■ Exercise brief:
Transcribe the entries exactly; images are not part of the copy.

Start of Records provided

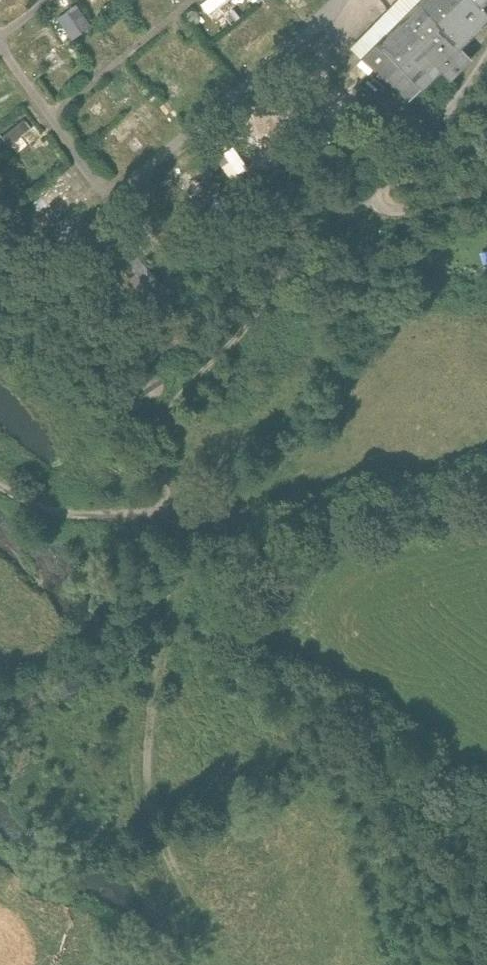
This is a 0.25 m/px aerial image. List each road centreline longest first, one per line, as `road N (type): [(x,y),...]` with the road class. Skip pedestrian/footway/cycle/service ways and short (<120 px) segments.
road 1 (track): [(167,513),(158,455),(165,417),(308,248),(372,194)]
road 2 (track): [(486,497),(233,581),(209,581),(185,565)]
road 3 (track): [(185,565),(167,513),(80,516),(0,489)]
road 4 (track): [(372,194),(486,49)]
road 5 (track): [(372,194),(384,206),(405,208),(486,184)]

End of Records provided

■ Expected output:
This is a 0.25 m/px aerial image. List each road centreline longest first, one per line, as `road N (type): [(x,y),...]` with the road class. Skip pedestrian/footway/cycle/service ways and short (<120 px) segments.
road 1 (track): [(167,513),(158,455),(165,417),(308,248),(372,194)]
road 2 (track): [(486,497),(233,581),(209,581),(185,565)]
road 3 (track): [(185,565),(167,513),(80,516),(0,489)]
road 4 (track): [(372,194),(486,49)]
road 5 (track): [(372,194),(384,206),(405,208),(486,184)]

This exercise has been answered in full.